Description of the task: Everything from the line that contains "blue star: (45, 61) -> (42, 99), moved" to the end of the listing below, both ends included, is to be transcribed word for word, and nothing else.

Data extract:
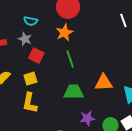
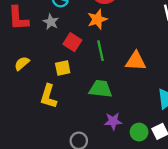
red square: (36, 56) -> (72, 42), moved
yellow square: (30, 79) -> (63, 68), moved
orange triangle: (104, 83) -> (136, 61), moved

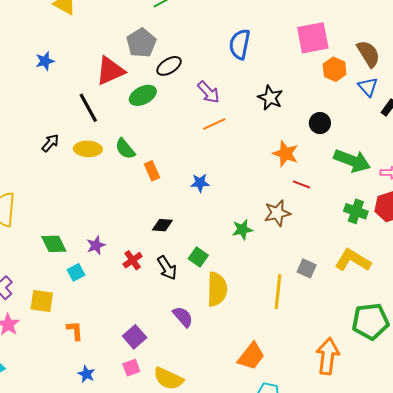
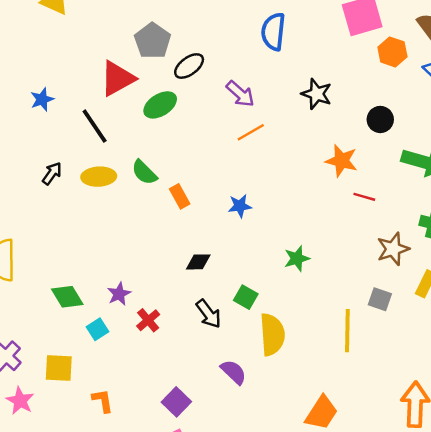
blue star: (45, 61) -> (42, 99), moved
brown star: (277, 213) -> (393, 249), moved
red cross: (133, 260) -> (148, 320), moved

Finished task:
blue star: (45, 61) -> (42, 99), moved
brown star: (277, 213) -> (393, 249), moved
red cross: (133, 260) -> (148, 320), moved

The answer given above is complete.